**What is required**
What is needed is an exact copy of the entries, with the pictures excluded.
[Extracted data Boundary: Start]
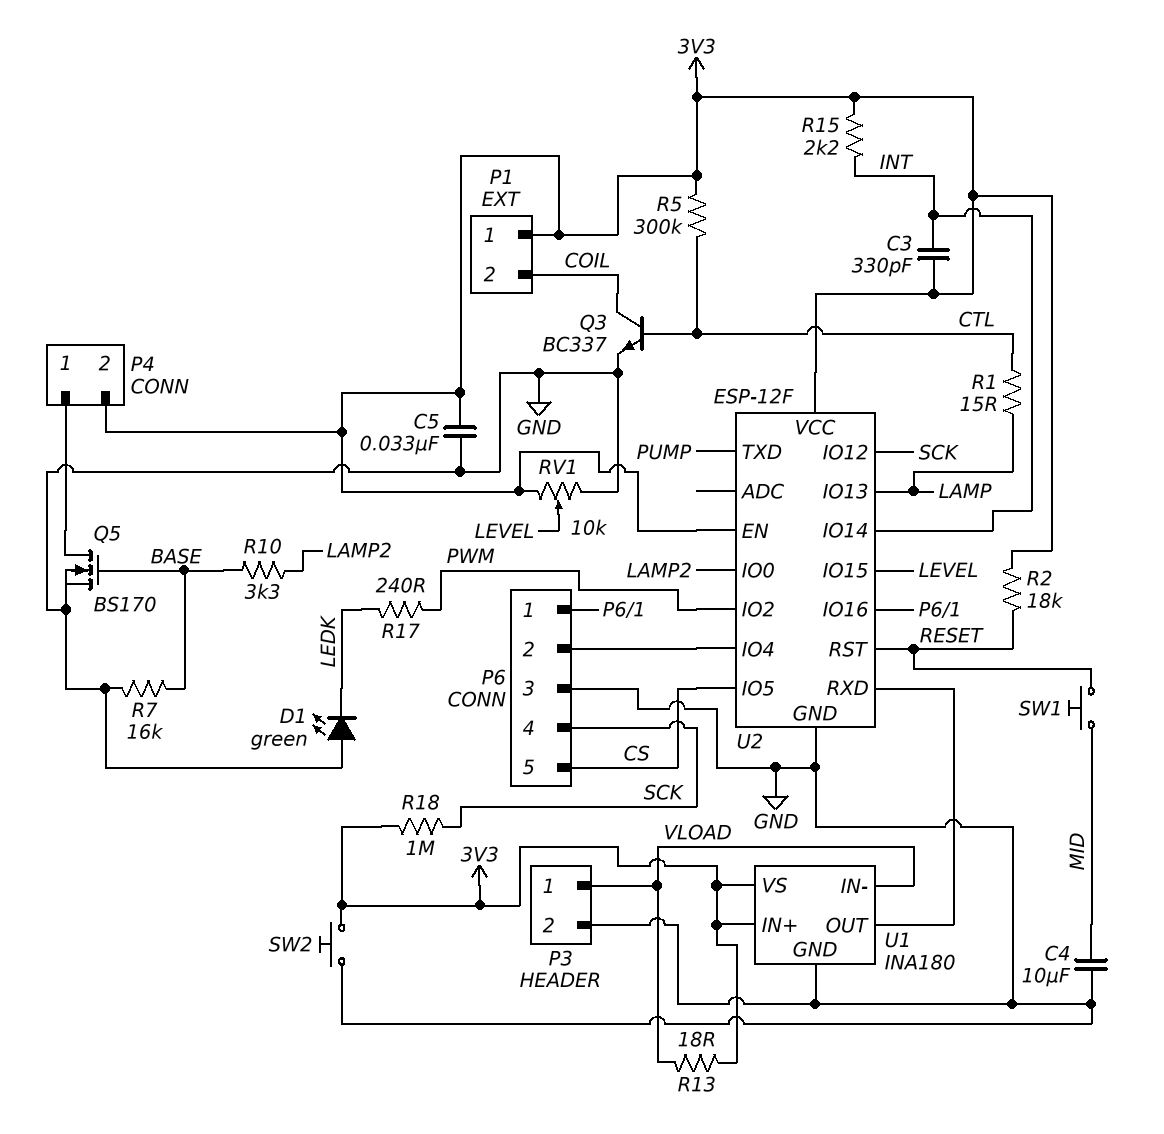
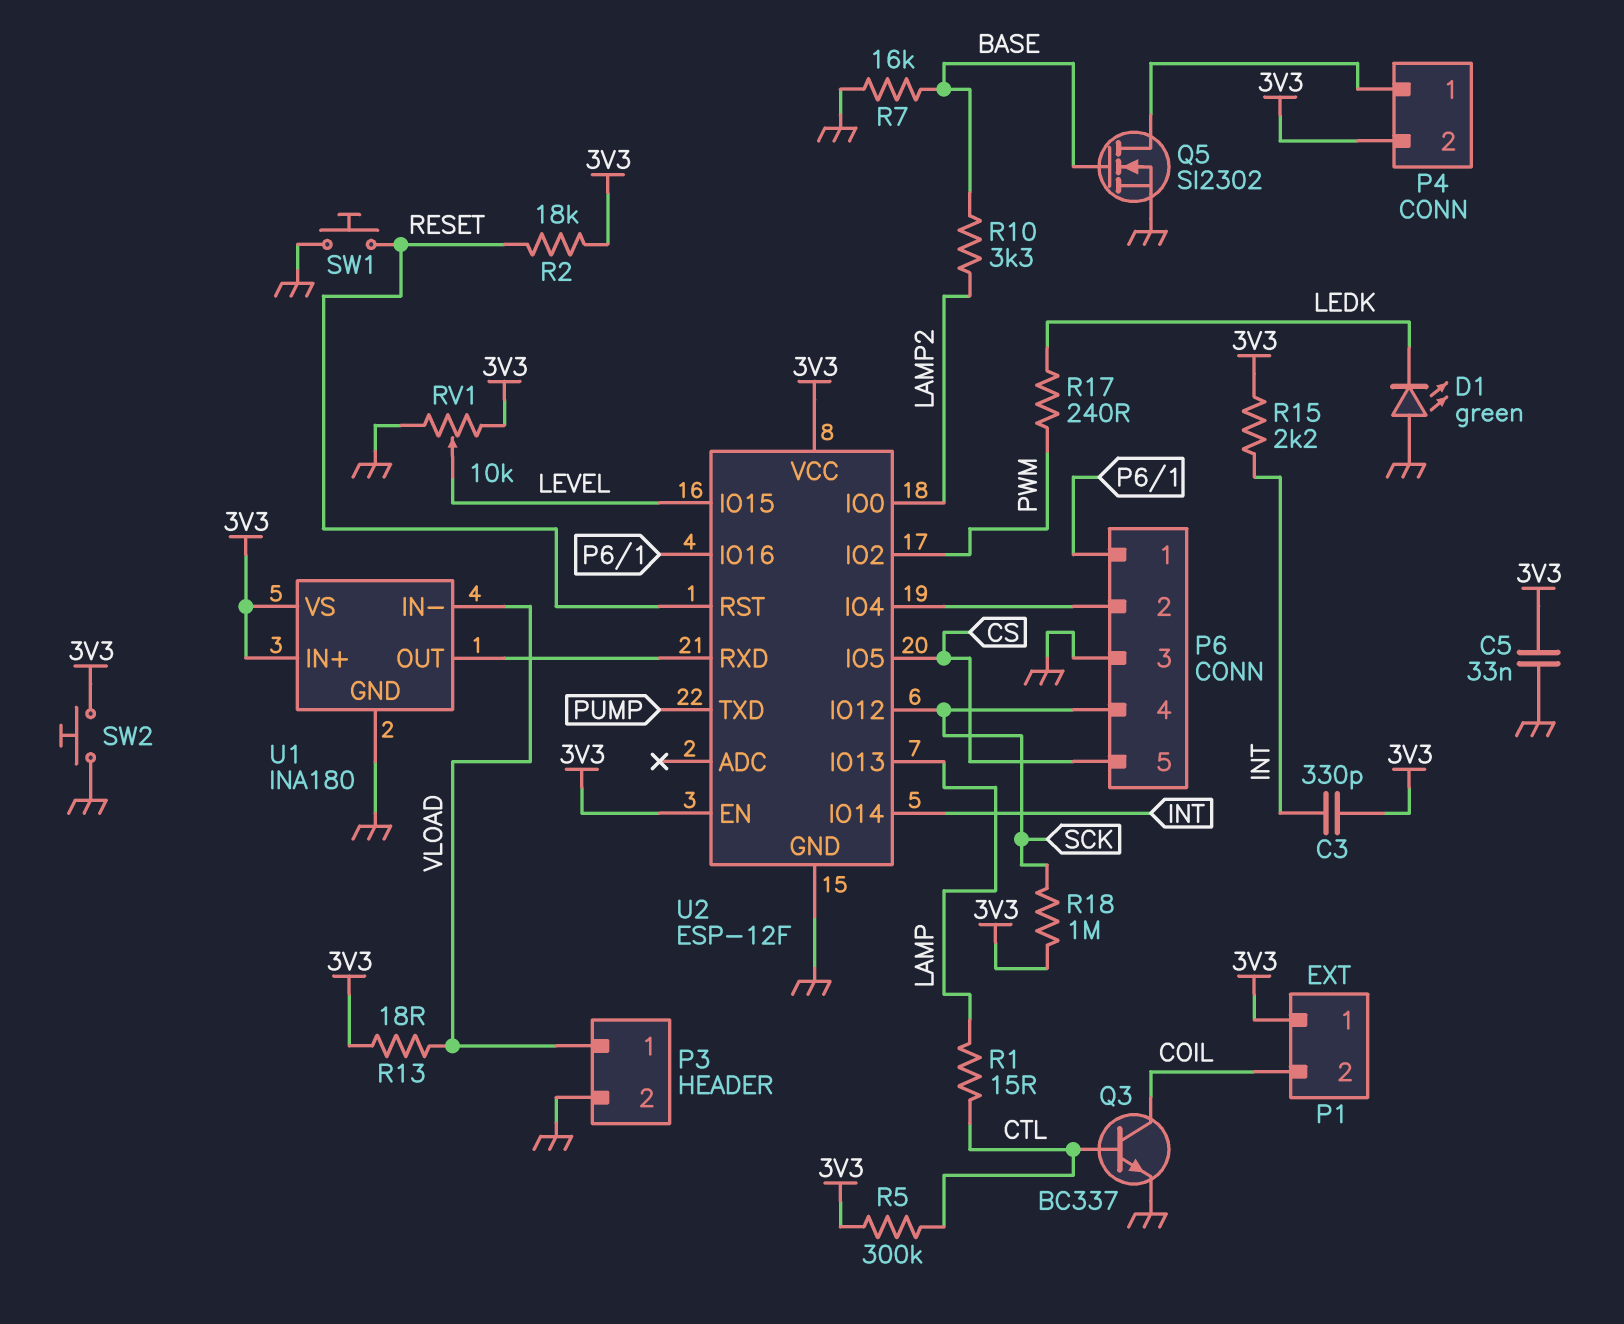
C4: 10uF (GND, MID) -> none
Q5: NMOS BS170 (G BASE, D P4/1, S GND) -> NMOS SI2302 (G BASE, D P4/1, S GND)
SW1: button (MID, RESET) -> button (GND, RESET)

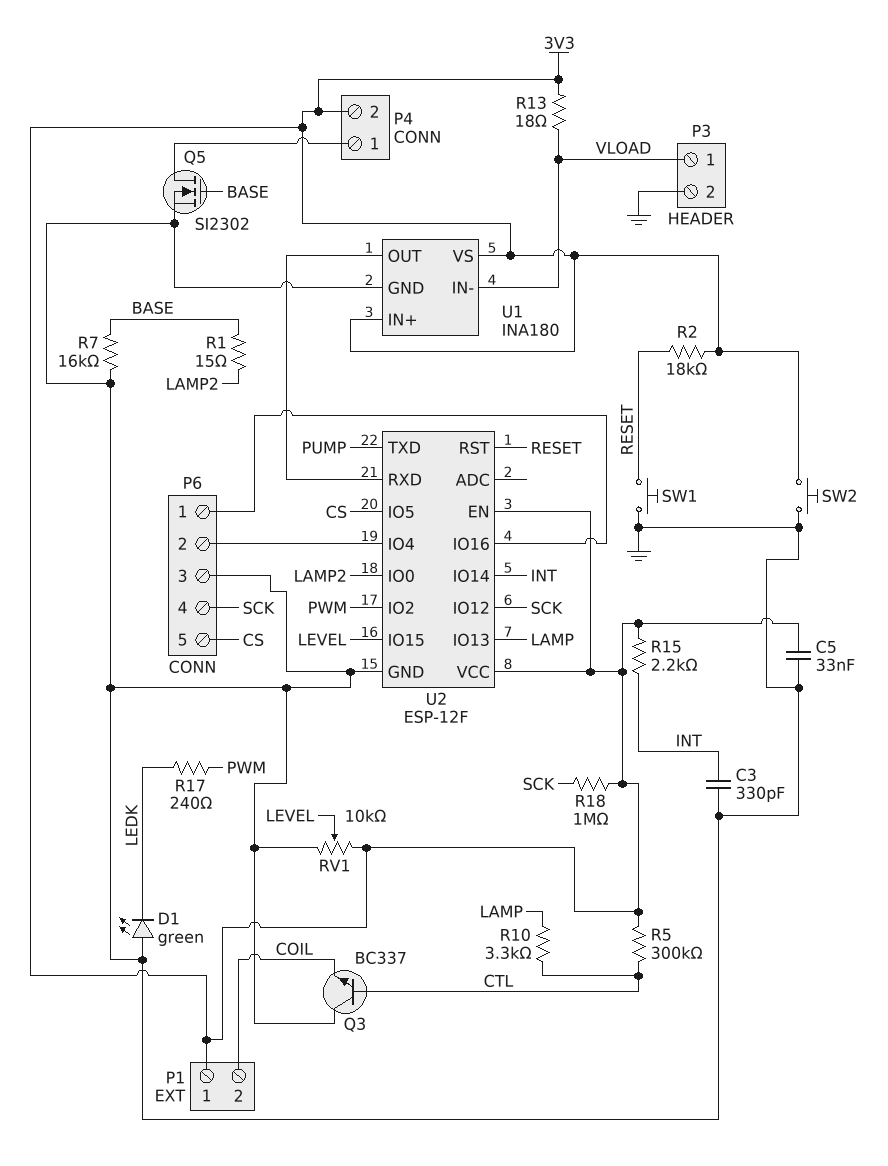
C3: 330pF (3V3, INT) -> 330pF (GND, INT)
Q3: NPN BC337 (B CTL, C COIL, E GND) -> NPN BC337 (B CTL, C GND, E COIL)
R1: 15 (CTL, LAMP) -> 15 (BASE, LAMP2)
R10: 3.3k (BASE, LAMP2) -> 3.3k (CTL, LAMP)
[Extracted data Boundary: End]
**Your solution**
C4: 10uF (GND, MID) -> none
Q5: NMOS BS170 (G BASE, D P4/1, S GND) -> NMOS SI2302 (G BASE, D P4/1, S GND)
SW1: button (MID, RESET) -> button (GND, RESET)

C3: 330pF (3V3, INT) -> 330pF (GND, INT)
Q3: NPN BC337 (B CTL, C COIL, E GND) -> NPN BC337 (B CTL, C GND, E COIL)
R1: 15 (CTL, LAMP) -> 15 (BASE, LAMP2)
R10: 3.3k (BASE, LAMP2) -> 3.3k (CTL, LAMP)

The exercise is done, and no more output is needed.